======== EXERCISE MATERIALS
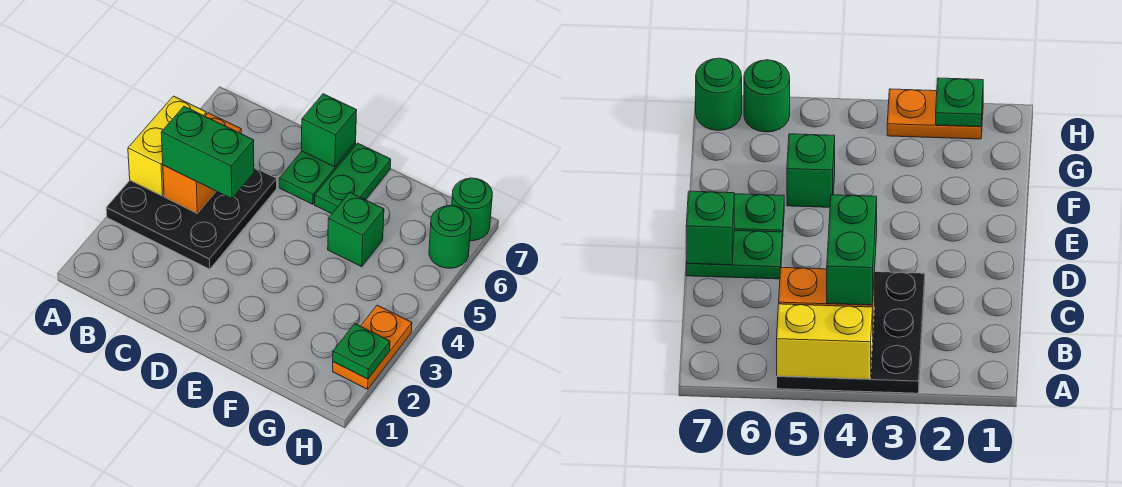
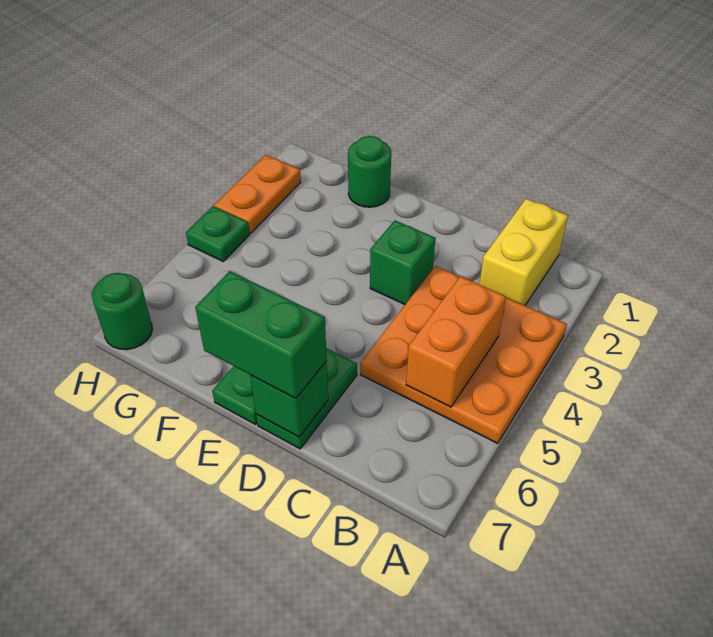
black plate A3:C5 level 1 -> orange plate A3:C5 level 1
yellow brick A4:A5 level 2 -> yellow brick B1:B2 level 1
green brick B4:C4 level 3 -> green brick D7:E7 level 3
green brick F5 level 1 -> green brick D3 level 1
green plate H2 level 2 -> green plate H4 level 1
green round brick H6 level 1 -> green round brick F1 level 1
================
**TASK PROMPT**. The answer should be nothing more than the lines from the one with "green brick F5" through the end of the entries, restated word for word.

**SOLUTION**.
green brick F5 level 1 -> green brick D3 level 1
green plate H2 level 2 -> green plate H4 level 1
green round brick H6 level 1 -> green round brick F1 level 1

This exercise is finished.